= TASK PROMPT =
In the listing below, a line holding "- move: bright" and a line holding "- recolor: aqua coffee" mark the range. Retype both exactly, with all lines between them.

= EXCERPTED DATA =
== Segment start ==

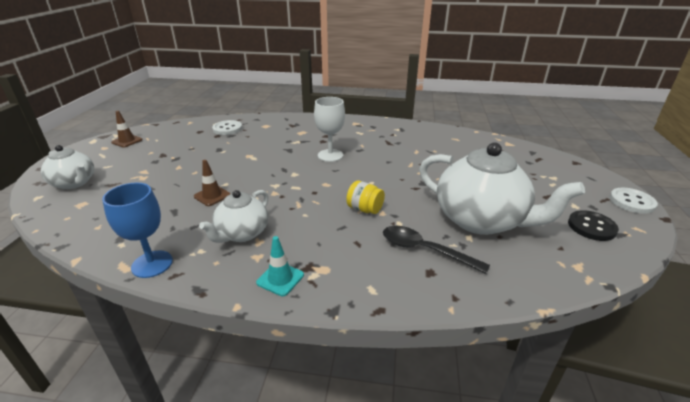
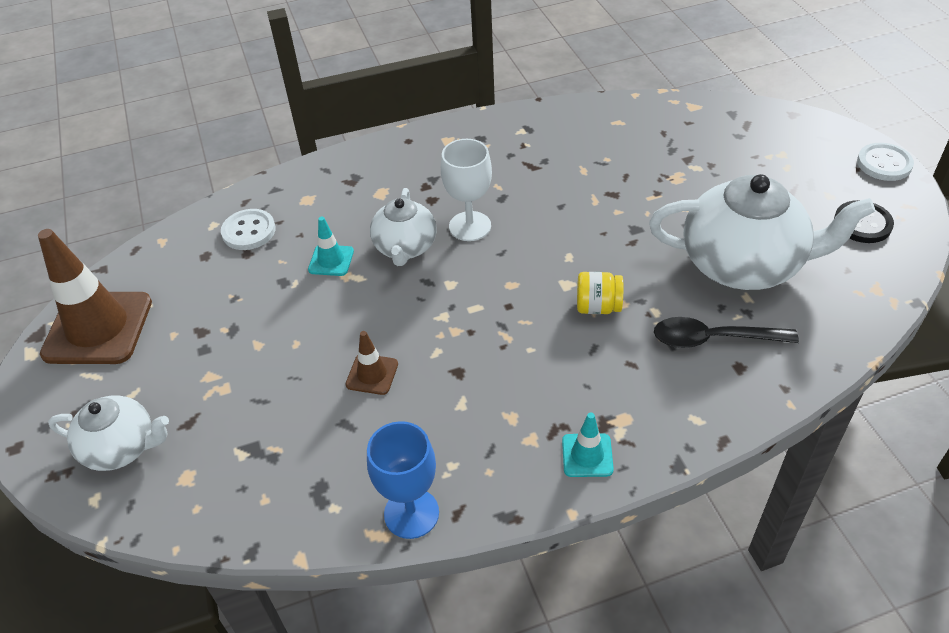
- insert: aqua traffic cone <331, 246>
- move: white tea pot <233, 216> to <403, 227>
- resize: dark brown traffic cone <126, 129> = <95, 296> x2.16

== Segment end ==
== Segment start ==

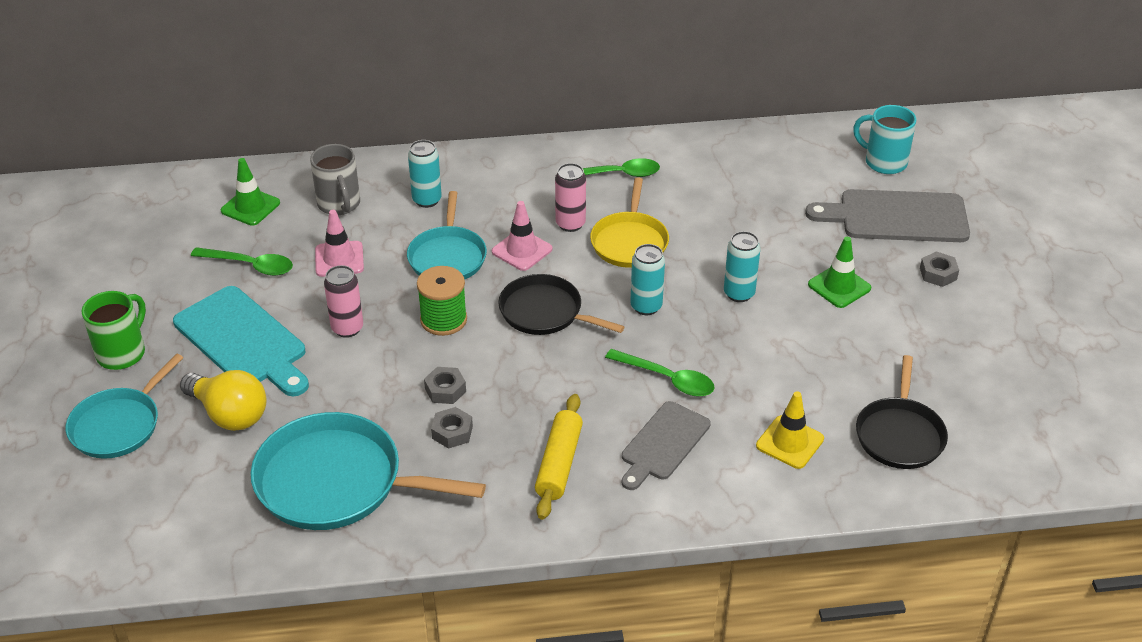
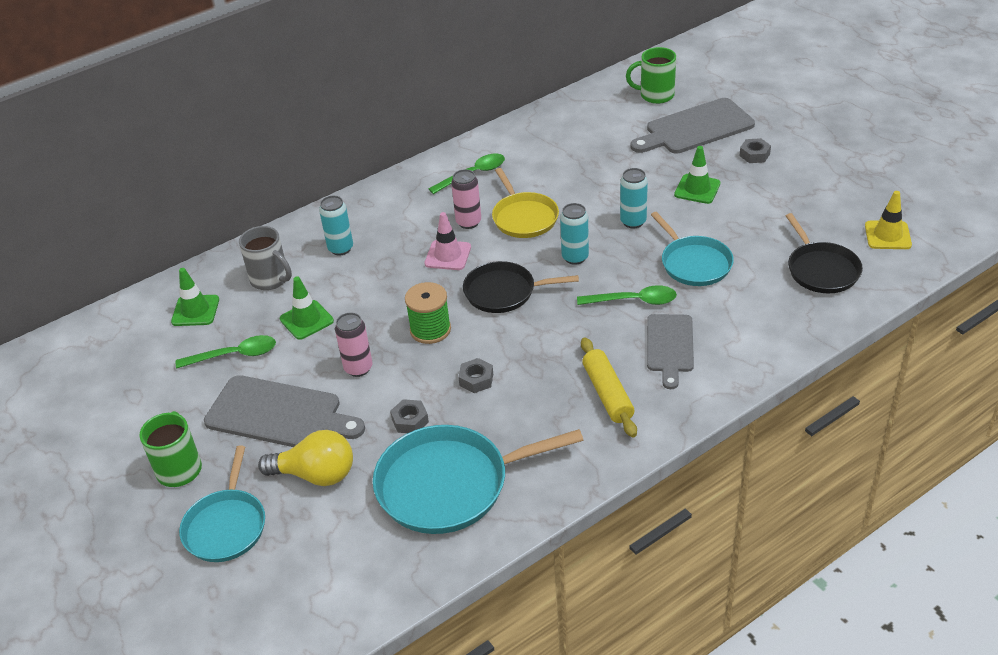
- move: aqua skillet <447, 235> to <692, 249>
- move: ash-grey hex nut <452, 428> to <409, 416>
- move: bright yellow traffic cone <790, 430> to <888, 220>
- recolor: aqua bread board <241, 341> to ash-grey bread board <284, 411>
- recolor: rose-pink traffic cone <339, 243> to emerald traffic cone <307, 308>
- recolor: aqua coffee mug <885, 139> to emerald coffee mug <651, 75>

== Segment end ==
== Segment start ==

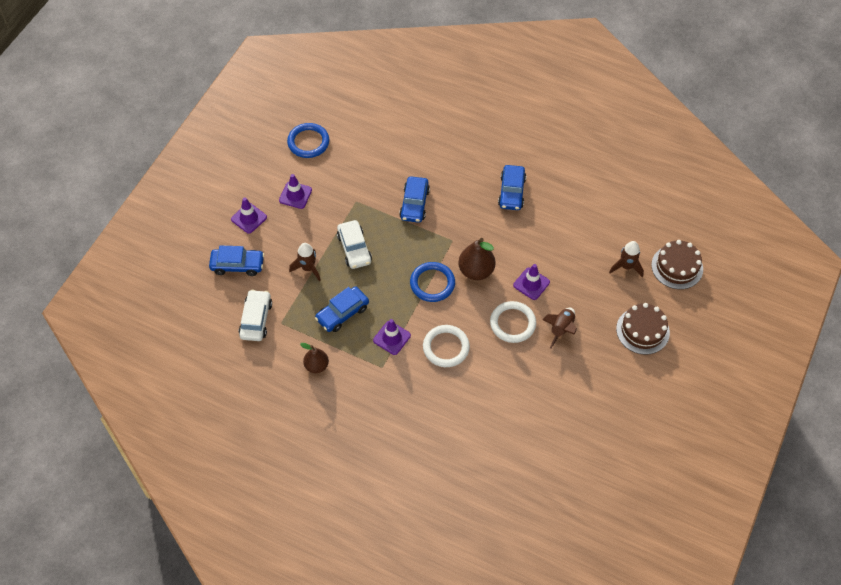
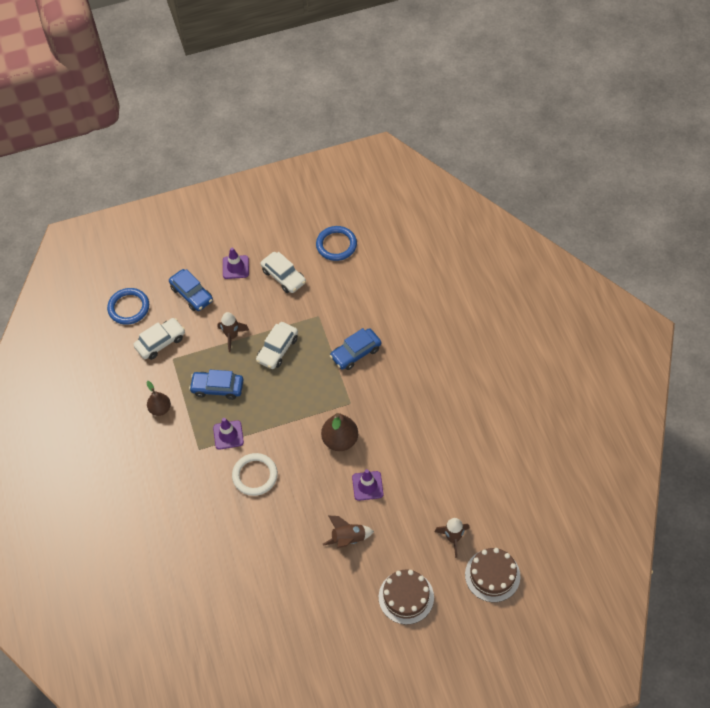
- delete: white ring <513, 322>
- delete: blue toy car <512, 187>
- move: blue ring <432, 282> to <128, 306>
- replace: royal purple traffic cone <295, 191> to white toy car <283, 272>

== Segment end ==

= YOUR RESPONSE =
- move: bright yellow traffic cone <790, 430> to <888, 220>
- recolor: aqua bread board <241, 341> to ash-grey bread board <284, 411>
- recolor: rose-pink traffic cone <339, 243> to emerald traffic cone <307, 308>
- recolor: aqua coffee mug <885, 139> to emerald coffee mug <651, 75>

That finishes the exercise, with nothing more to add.